TASK TO COMPLETE » Copy out the listing that follows, exact in every word, and skip the images.

INFORMATION »
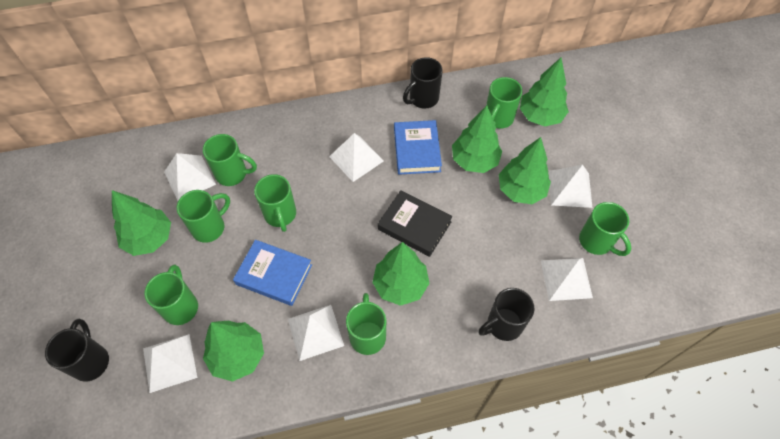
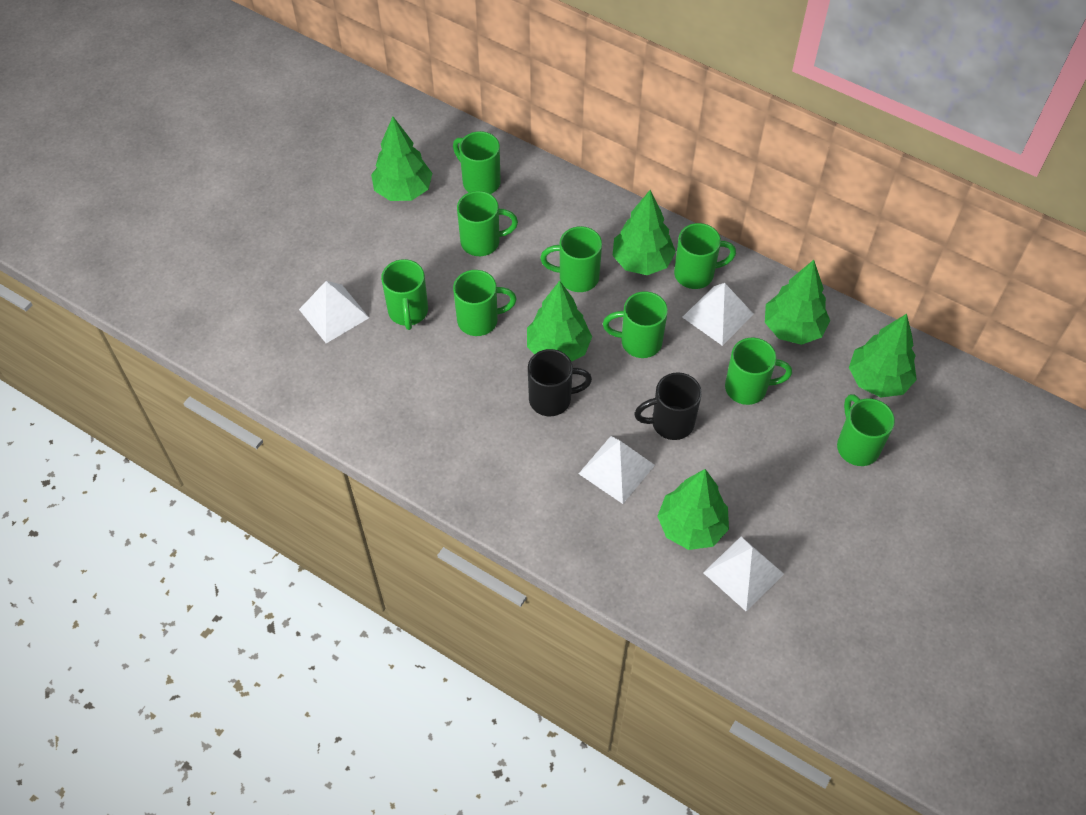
black book: 1 -> 0
black mug: 3 -> 2
blue book: 2 -> 0
green mug: 7 -> 9
white pyramid: 6 -> 4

ANSWER FOR THE TASK »
black book: 1 -> 0
black mug: 3 -> 2
blue book: 2 -> 0
green mug: 7 -> 9
white pyramid: 6 -> 4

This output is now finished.